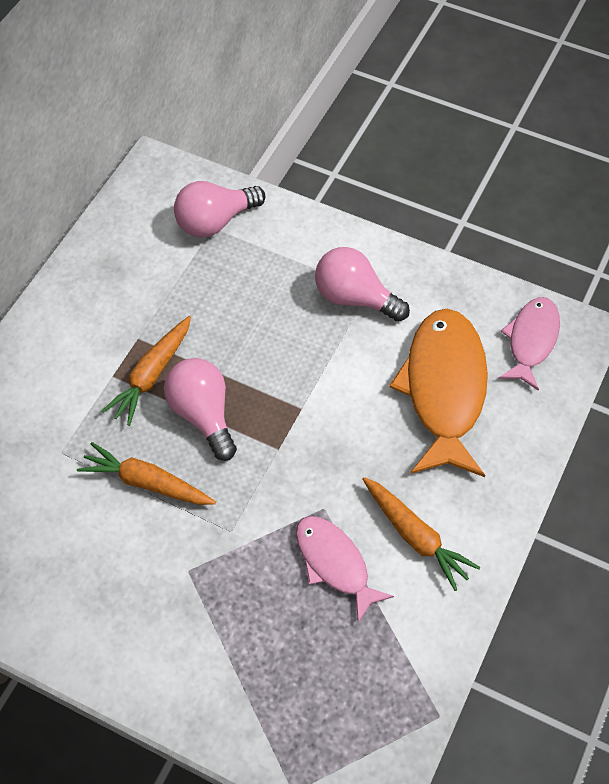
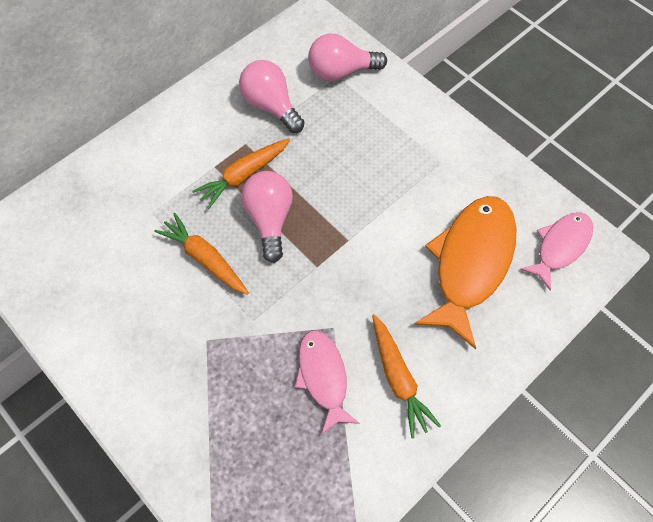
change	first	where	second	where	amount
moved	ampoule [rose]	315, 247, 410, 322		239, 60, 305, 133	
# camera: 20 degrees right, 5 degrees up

※ ※ ※

Hand back the data exactly as it appears, with all pictures cut.

- _ANSWER FOR THE TASK_
change	first	where	second	where	amount
moved	ampoule [rose]	315, 247, 410, 322		239, 60, 305, 133	
# camera: 20 degrees right, 5 degrees up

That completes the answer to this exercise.